▶ [YOUR TASK]
Work through the records below and copy every line that includes "exchanged".

▶ [PROVIDED INFORMATION]

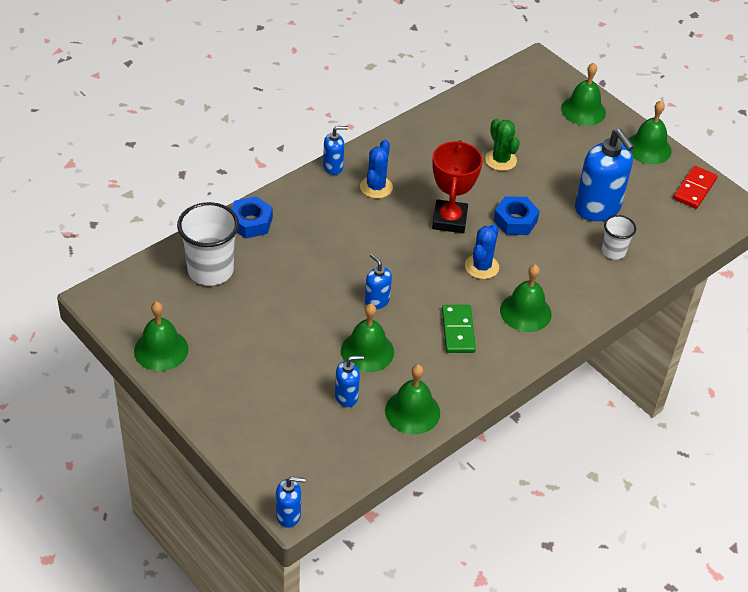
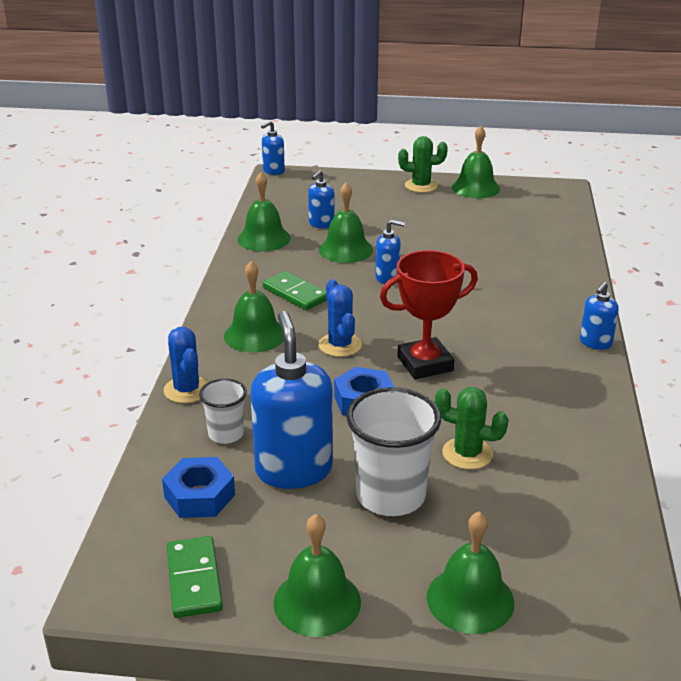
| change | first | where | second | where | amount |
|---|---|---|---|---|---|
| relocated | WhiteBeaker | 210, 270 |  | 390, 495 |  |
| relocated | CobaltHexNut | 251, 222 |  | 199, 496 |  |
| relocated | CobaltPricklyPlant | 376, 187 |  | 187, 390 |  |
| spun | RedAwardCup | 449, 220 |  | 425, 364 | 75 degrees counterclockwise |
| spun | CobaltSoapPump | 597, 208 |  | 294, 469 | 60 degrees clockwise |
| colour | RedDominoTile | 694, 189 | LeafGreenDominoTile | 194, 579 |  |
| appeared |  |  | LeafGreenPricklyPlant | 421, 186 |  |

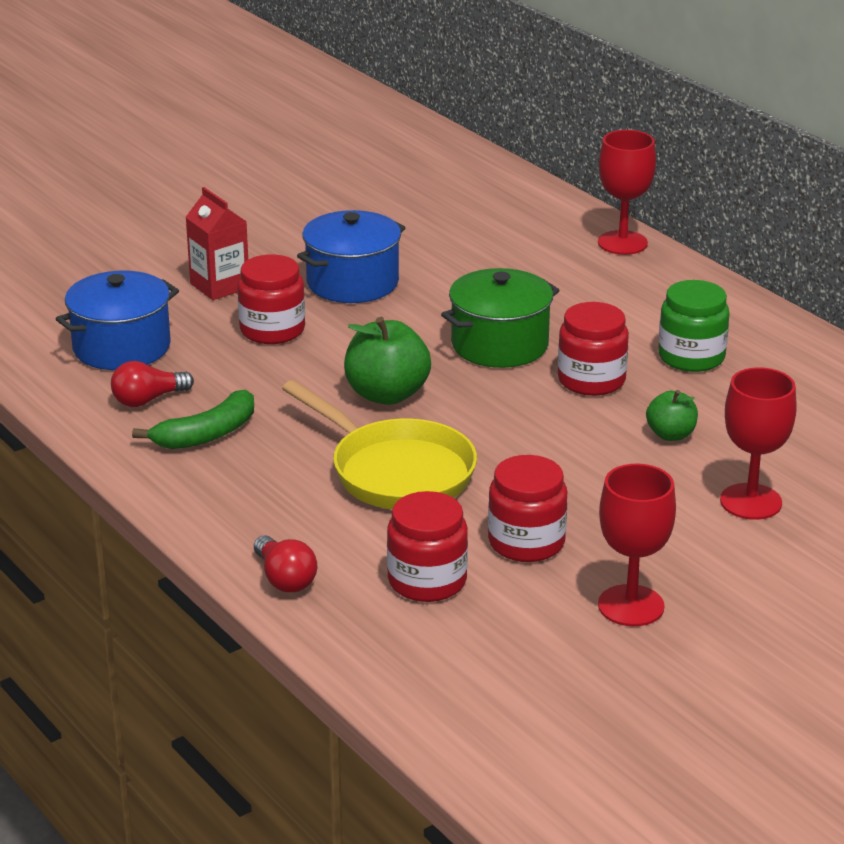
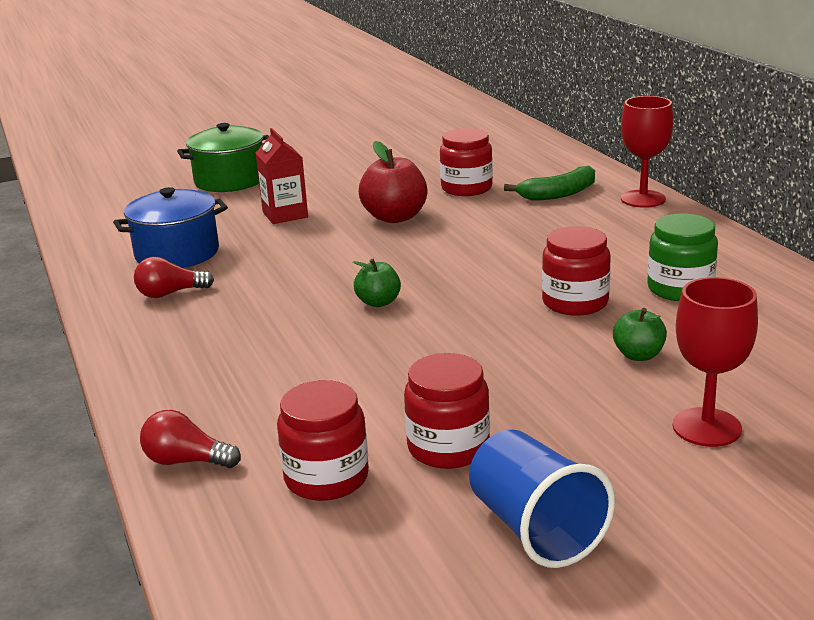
| change | first | where | second | where | amount |
|---|---|---|---|---|---|
| relocated | LeafGreenToyBanana | 207, 434 |  | 558, 194 |  |
| relocated | RedJamJar | 272, 330 |  | 466, 188 |  |
| spun | RedLightbulb | 284, 579 |  | 186, 461 | 120 degrees clockwise |
| missing | GoldenPan | 395, 471 |  |  |  |
| exchanged | CobaltCookingPot | 352, 283 | RedAppleFruit | 395, 217 |  |
| size | LeafGreenAppleFruit | 387, 394 |  | 378, 302 | x0.58 |
| relocated | LeafGreenCookingPot | 500, 345 |  | 230, 180 |  |
| exchanged | RedGoblet | 631, 606 | CobaltBeaker | 535, 529 |  |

▶ [RESPONSE]
| exchanged | CobaltCookingPot | 352, 283 | RedAppleFruit | 395, 217 |  |
| exchanged | RedGoblet | 631, 606 | CobaltBeaker | 535, 529 |  |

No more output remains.